_Written task_
Write out each of the records below word for word, keeping every line unchanged and in its original order.

*** Supplied records ***

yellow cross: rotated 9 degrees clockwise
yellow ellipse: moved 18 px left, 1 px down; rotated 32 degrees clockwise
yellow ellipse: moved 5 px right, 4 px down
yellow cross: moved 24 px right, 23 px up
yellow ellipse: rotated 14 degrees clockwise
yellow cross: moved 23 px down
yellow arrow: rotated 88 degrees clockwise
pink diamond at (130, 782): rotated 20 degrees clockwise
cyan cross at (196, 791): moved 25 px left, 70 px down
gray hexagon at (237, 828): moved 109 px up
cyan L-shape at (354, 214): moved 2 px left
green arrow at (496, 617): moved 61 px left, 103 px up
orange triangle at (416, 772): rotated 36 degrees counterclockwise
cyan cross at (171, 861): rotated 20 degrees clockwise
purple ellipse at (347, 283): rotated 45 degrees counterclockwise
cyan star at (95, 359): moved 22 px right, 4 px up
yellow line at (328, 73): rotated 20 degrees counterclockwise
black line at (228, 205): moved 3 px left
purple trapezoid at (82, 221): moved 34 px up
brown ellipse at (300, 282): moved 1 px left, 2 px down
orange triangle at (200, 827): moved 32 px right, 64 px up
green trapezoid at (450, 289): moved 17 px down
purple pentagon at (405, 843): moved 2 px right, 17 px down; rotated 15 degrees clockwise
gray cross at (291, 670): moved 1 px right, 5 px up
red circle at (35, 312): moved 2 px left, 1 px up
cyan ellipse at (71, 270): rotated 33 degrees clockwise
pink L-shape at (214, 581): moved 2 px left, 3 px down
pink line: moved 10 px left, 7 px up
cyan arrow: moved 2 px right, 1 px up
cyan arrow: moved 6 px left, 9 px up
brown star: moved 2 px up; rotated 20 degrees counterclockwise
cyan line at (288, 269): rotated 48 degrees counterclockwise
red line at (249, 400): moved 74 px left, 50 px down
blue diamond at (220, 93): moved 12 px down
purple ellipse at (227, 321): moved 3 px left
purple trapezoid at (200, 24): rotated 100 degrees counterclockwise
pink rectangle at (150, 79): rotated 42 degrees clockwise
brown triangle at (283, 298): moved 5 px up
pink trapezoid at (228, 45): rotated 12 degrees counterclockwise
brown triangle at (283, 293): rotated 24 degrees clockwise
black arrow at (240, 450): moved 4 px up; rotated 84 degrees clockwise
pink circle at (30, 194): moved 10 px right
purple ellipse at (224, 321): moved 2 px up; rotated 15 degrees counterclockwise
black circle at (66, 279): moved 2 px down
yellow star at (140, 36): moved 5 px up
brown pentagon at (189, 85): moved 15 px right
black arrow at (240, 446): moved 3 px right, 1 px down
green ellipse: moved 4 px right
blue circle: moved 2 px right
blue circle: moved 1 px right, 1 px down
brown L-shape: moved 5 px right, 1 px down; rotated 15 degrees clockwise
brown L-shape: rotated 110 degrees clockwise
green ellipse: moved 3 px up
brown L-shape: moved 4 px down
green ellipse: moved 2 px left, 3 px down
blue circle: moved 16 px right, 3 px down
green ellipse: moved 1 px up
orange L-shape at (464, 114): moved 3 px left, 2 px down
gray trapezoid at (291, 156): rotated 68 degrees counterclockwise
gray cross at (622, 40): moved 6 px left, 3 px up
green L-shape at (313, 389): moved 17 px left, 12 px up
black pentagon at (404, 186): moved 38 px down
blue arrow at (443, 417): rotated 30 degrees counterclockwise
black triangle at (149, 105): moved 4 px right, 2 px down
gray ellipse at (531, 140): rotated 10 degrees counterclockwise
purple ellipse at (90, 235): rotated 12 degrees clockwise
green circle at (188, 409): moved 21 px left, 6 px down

***

_Correct output_
yellow cross: rotated 9 degrees clockwise
yellow ellipse: moved 18 px left, 1 px down; rotated 32 degrees clockwise
yellow ellipse: moved 5 px right, 4 px down
yellow cross: moved 24 px right, 23 px up
yellow ellipse: rotated 14 degrees clockwise
yellow cross: moved 23 px down
yellow arrow: rotated 88 degrees clockwise
pink diamond at (130, 782): rotated 20 degrees clockwise
cyan cross at (196, 791): moved 25 px left, 70 px down
gray hexagon at (237, 828): moved 109 px up
cyan L-shape at (354, 214): moved 2 px left
green arrow at (496, 617): moved 61 px left, 103 px up
orange triangle at (416, 772): rotated 36 degrees counterclockwise
cyan cross at (171, 861): rotated 20 degrees clockwise
purple ellipse at (347, 283): rotated 45 degrees counterclockwise
cyan star at (95, 359): moved 22 px right, 4 px up
yellow line at (328, 73): rotated 20 degrees counterclockwise
black line at (228, 205): moved 3 px left
purple trapezoid at (82, 221): moved 34 px up
brown ellipse at (300, 282): moved 1 px left, 2 px down
orange triangle at (200, 827): moved 32 px right, 64 px up
green trapezoid at (450, 289): moved 17 px down
purple pentagon at (405, 843): moved 2 px right, 17 px down; rotated 15 degrees clockwise
gray cross at (291, 670): moved 1 px right, 5 px up
red circle at (35, 312): moved 2 px left, 1 px up
cyan ellipse at (71, 270): rotated 33 degrees clockwise
pink L-shape at (214, 581): moved 2 px left, 3 px down
pink line: moved 10 px left, 7 px up
cyan arrow: moved 2 px right, 1 px up
cyan arrow: moved 6 px left, 9 px up
brown star: moved 2 px up; rotated 20 degrees counterclockwise
cyan line at (288, 269): rotated 48 degrees counterclockwise
red line at (249, 400): moved 74 px left, 50 px down
blue diamond at (220, 93): moved 12 px down
purple ellipse at (227, 321): moved 3 px left
purple trapezoid at (200, 24): rotated 100 degrees counterclockwise
pink rectangle at (150, 79): rotated 42 degrees clockwise
brown triangle at (283, 298): moved 5 px up
pink trapezoid at (228, 45): rotated 12 degrees counterclockwise
brown triangle at (283, 293): rotated 24 degrees clockwise
black arrow at (240, 450): moved 4 px up; rotated 84 degrees clockwise
pink circle at (30, 194): moved 10 px right
purple ellipse at (224, 321): moved 2 px up; rotated 15 degrees counterclockwise
black circle at (66, 279): moved 2 px down
yellow star at (140, 36): moved 5 px up
brown pentagon at (189, 85): moved 15 px right
black arrow at (240, 446): moved 3 px right, 1 px down
green ellipse: moved 4 px right
blue circle: moved 2 px right
blue circle: moved 1 px right, 1 px down
brown L-shape: moved 5 px right, 1 px down; rotated 15 degrees clockwise
brown L-shape: rotated 110 degrees clockwise
green ellipse: moved 3 px up
brown L-shape: moved 4 px down
green ellipse: moved 2 px left, 3 px down
blue circle: moved 16 px right, 3 px down
green ellipse: moved 1 px up
orange L-shape at (464, 114): moved 3 px left, 2 px down
gray trapezoid at (291, 156): rotated 68 degrees counterclockwise
gray cross at (622, 40): moved 6 px left, 3 px up
green L-shape at (313, 389): moved 17 px left, 12 px up
black pentagon at (404, 186): moved 38 px down
blue arrow at (443, 417): rotated 30 degrees counterclockwise
black triangle at (149, 105): moved 4 px right, 2 px down
gray ellipse at (531, 140): rotated 10 degrees counterclockwise
purple ellipse at (90, 235): rotated 12 degrees clockwise
green circle at (188, 409): moved 21 px left, 6 px down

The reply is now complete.